Top of EXCERPTED RECORDS

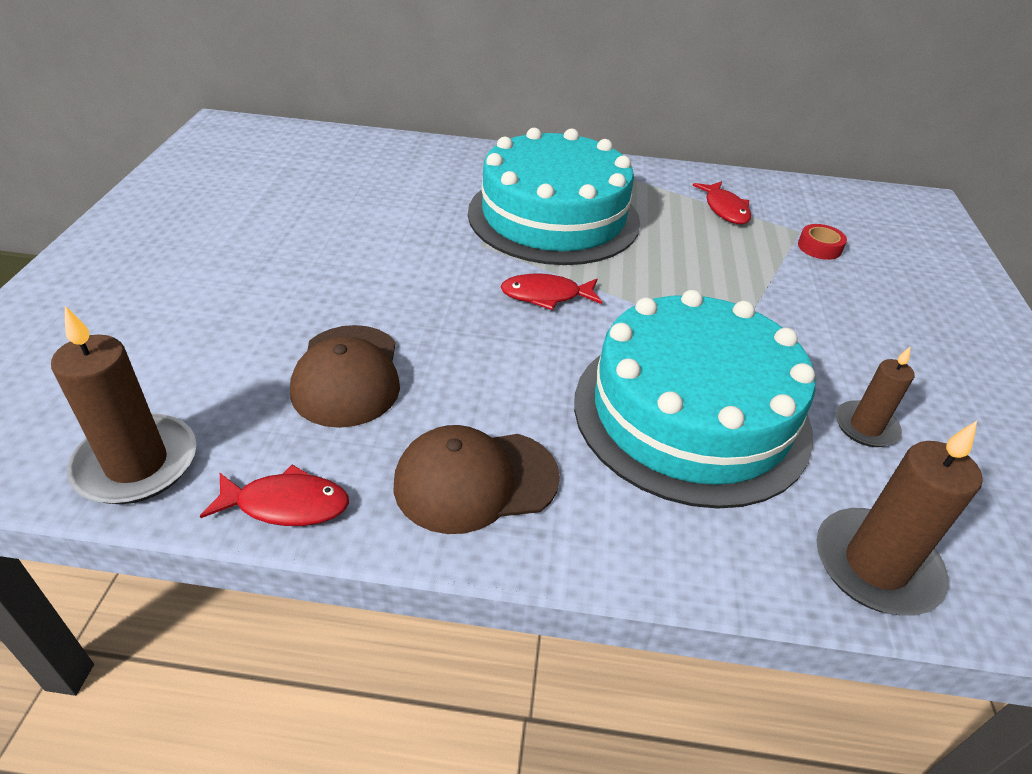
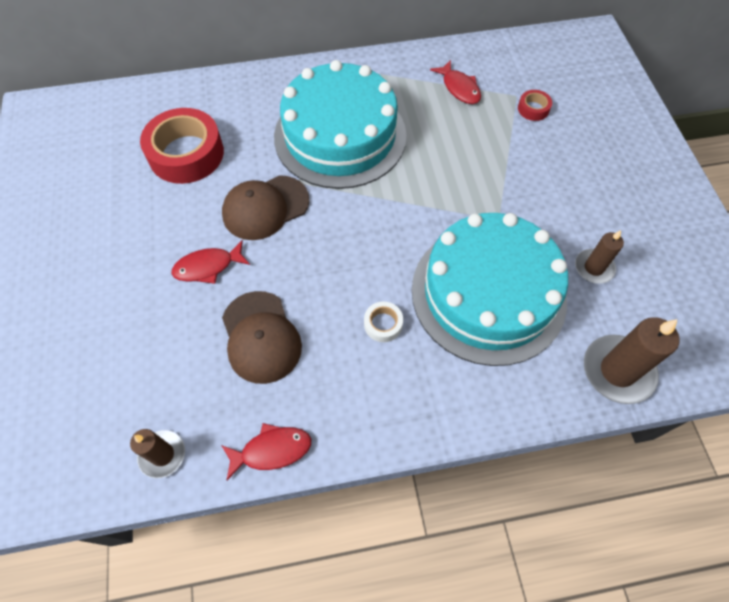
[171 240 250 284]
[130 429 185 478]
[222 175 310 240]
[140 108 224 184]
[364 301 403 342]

Bottom of EXCERPTED RECORDS

DESCRIPTION OF THE TASK:
All that should be returned is the run of lines from the one with "[130 429 185 478]" to the last line of the material above, copied exactly.

TASK ANSWER:
[130 429 185 478]
[222 175 310 240]
[140 108 224 184]
[364 301 403 342]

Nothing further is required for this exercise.